→ **Source records**:
+-------+

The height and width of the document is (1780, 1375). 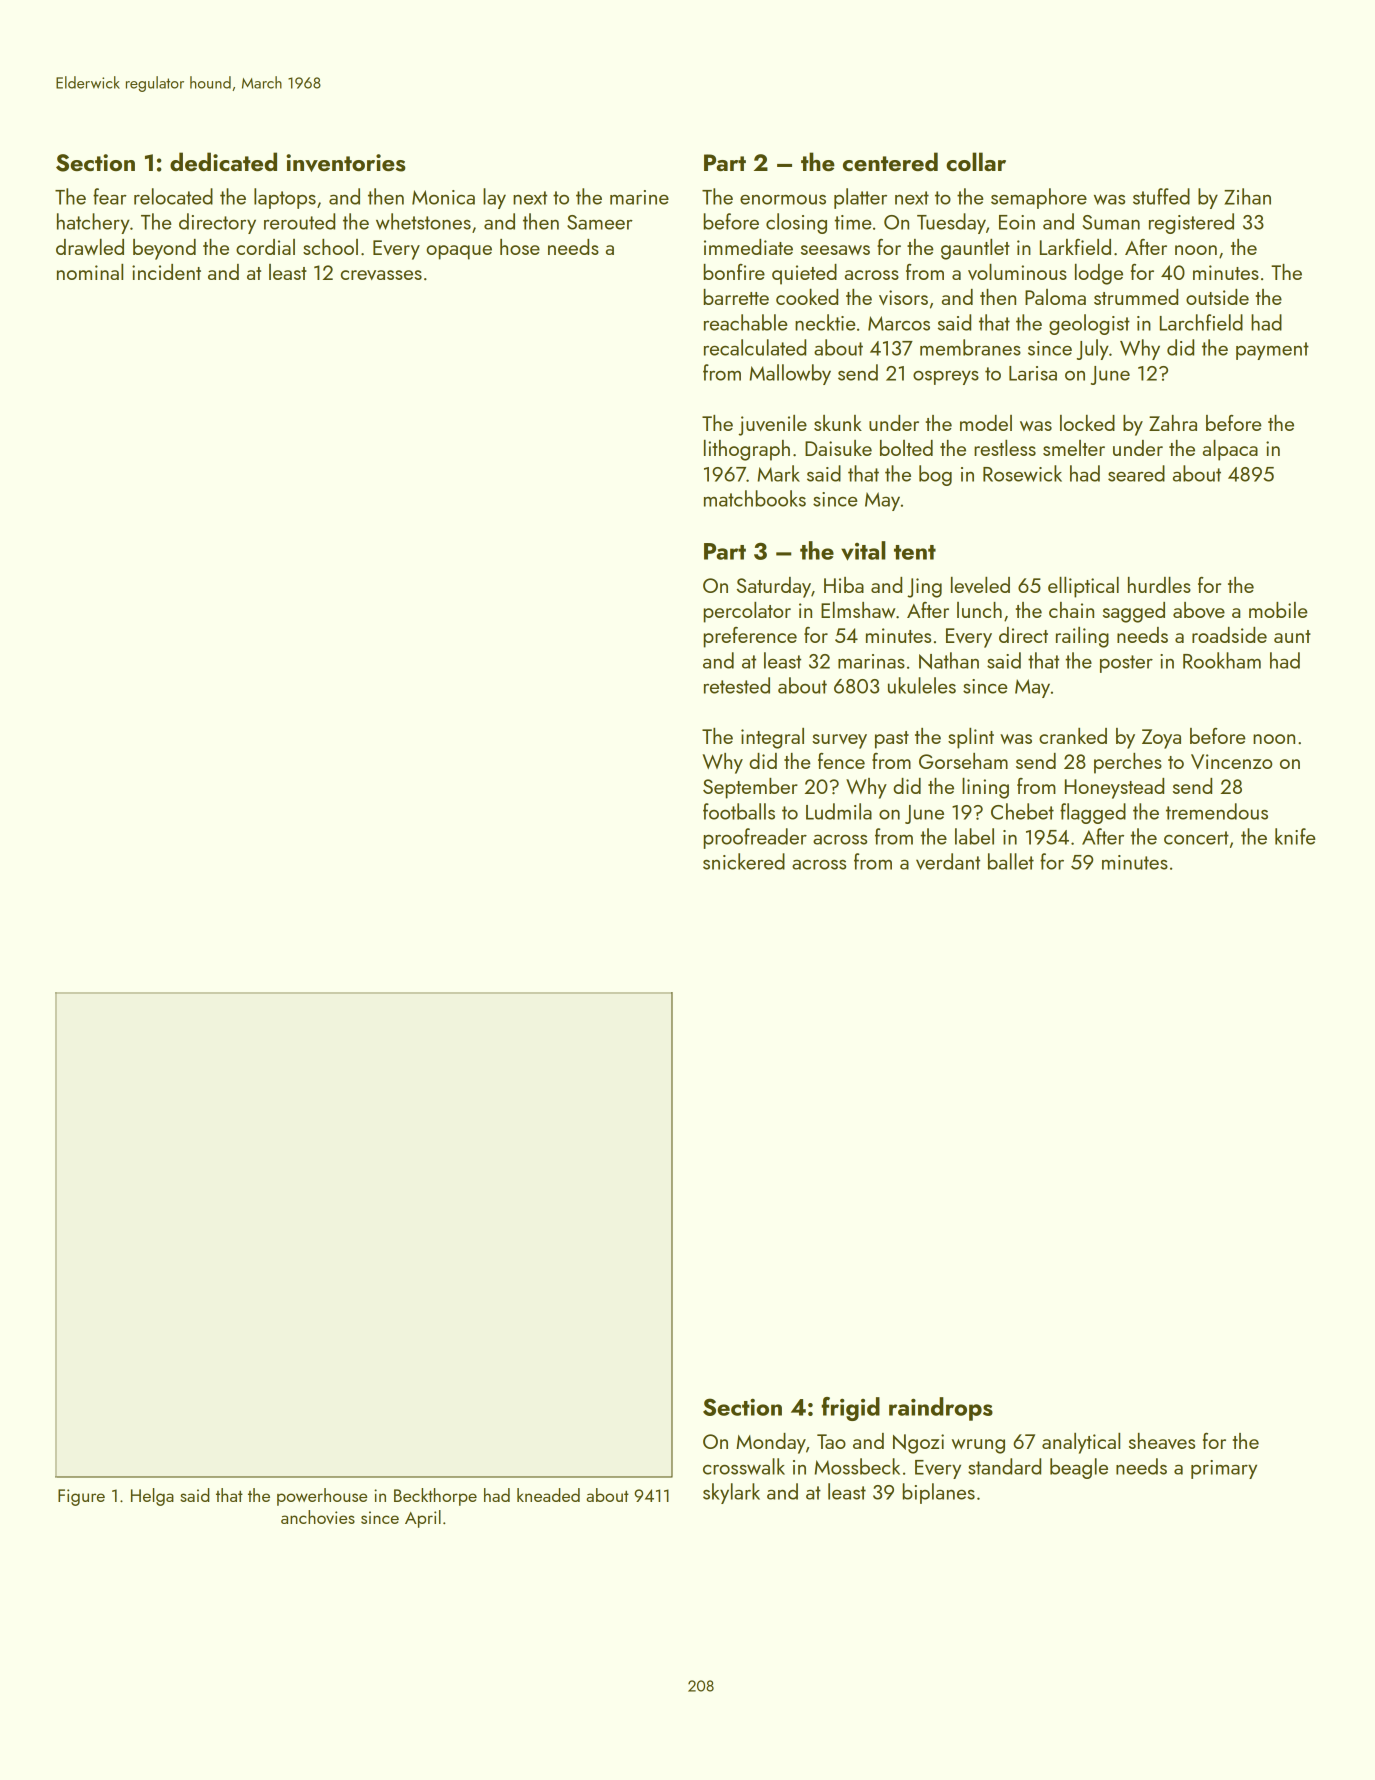 I want to click on Larchfield, so click(x=1201, y=322).
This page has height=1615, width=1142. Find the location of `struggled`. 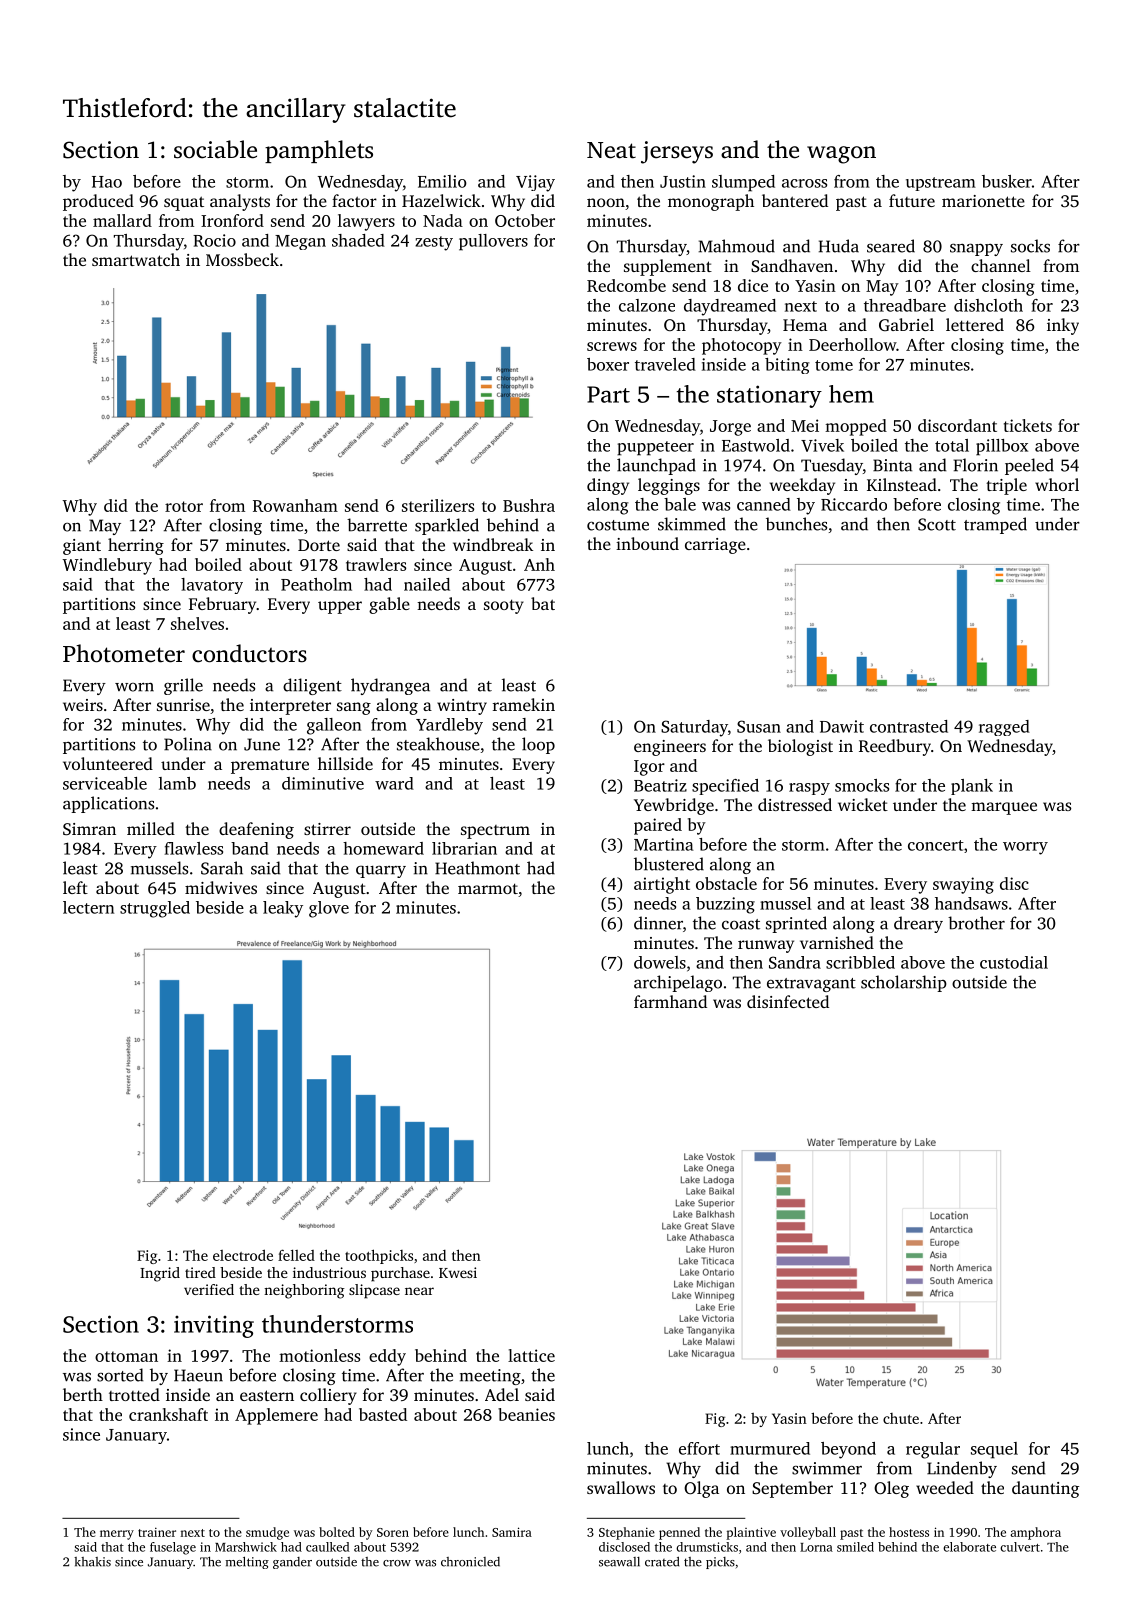

struggled is located at coordinates (155, 909).
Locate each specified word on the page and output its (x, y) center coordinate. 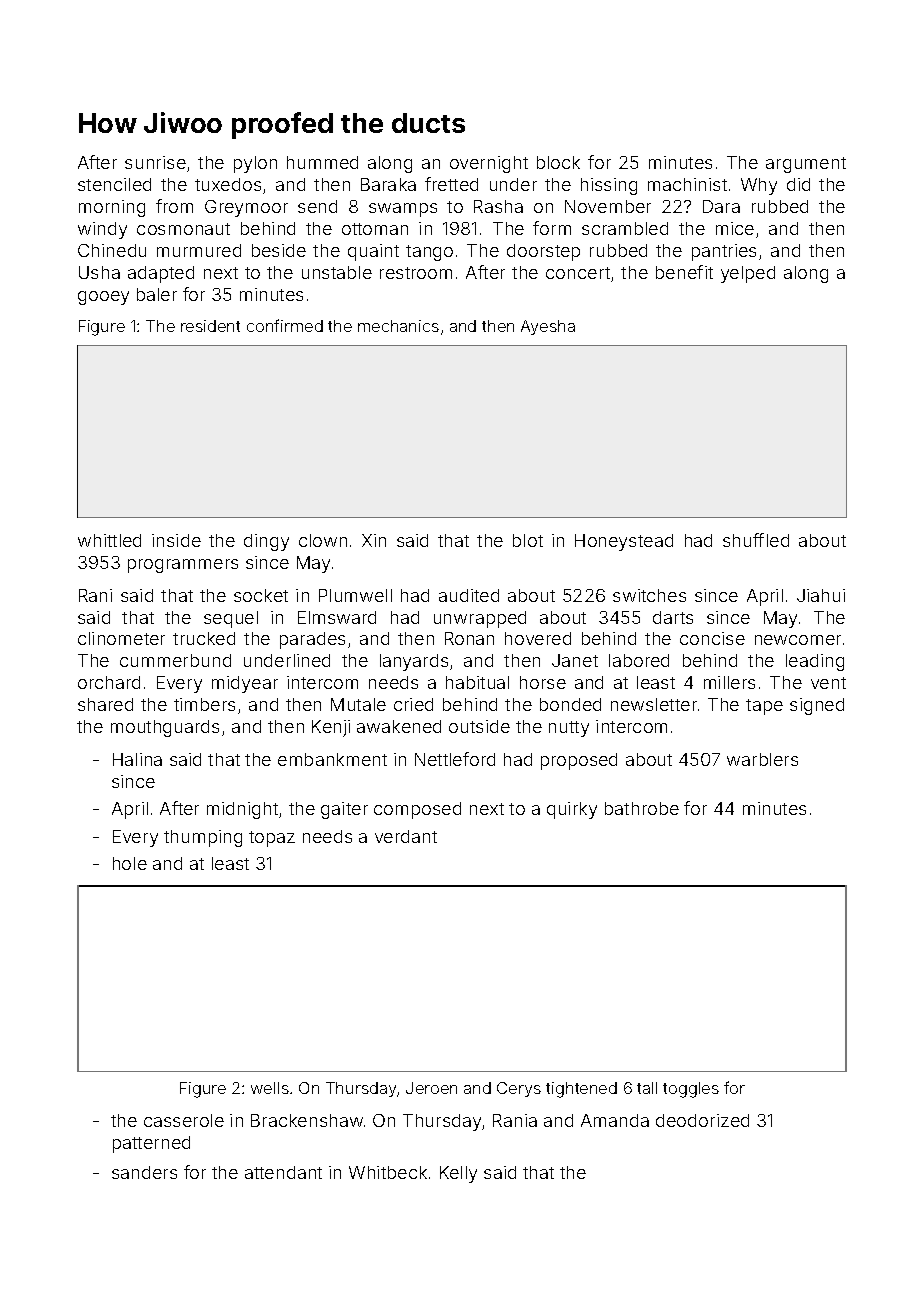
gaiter (344, 810)
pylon (255, 164)
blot (528, 540)
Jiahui (821, 595)
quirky (572, 810)
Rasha (498, 206)
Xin (374, 540)
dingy (266, 542)
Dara (721, 206)
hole (130, 863)
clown (323, 540)
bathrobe (642, 808)
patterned (151, 1144)
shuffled (756, 540)
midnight (242, 810)
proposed (579, 761)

+-------+

Please give the rows as a Markdown table with the columns "Row" and "Line", leaving out blank lines. Begin at the line that contains "hole (130, 863)" and continue through the end of the rows.

→ **Worked solution**:
| Row | Line |
|---|---|
| 1 | hole (130, 863) |
| 2 | clown (323, 540) |
| 3 | bathrobe (642, 808) |
| 4 | patterned (151, 1144) |
| 5 | shuffled (756, 540) |
| 6 | midnight (242, 810) |
| 7 | proposed (579, 761) |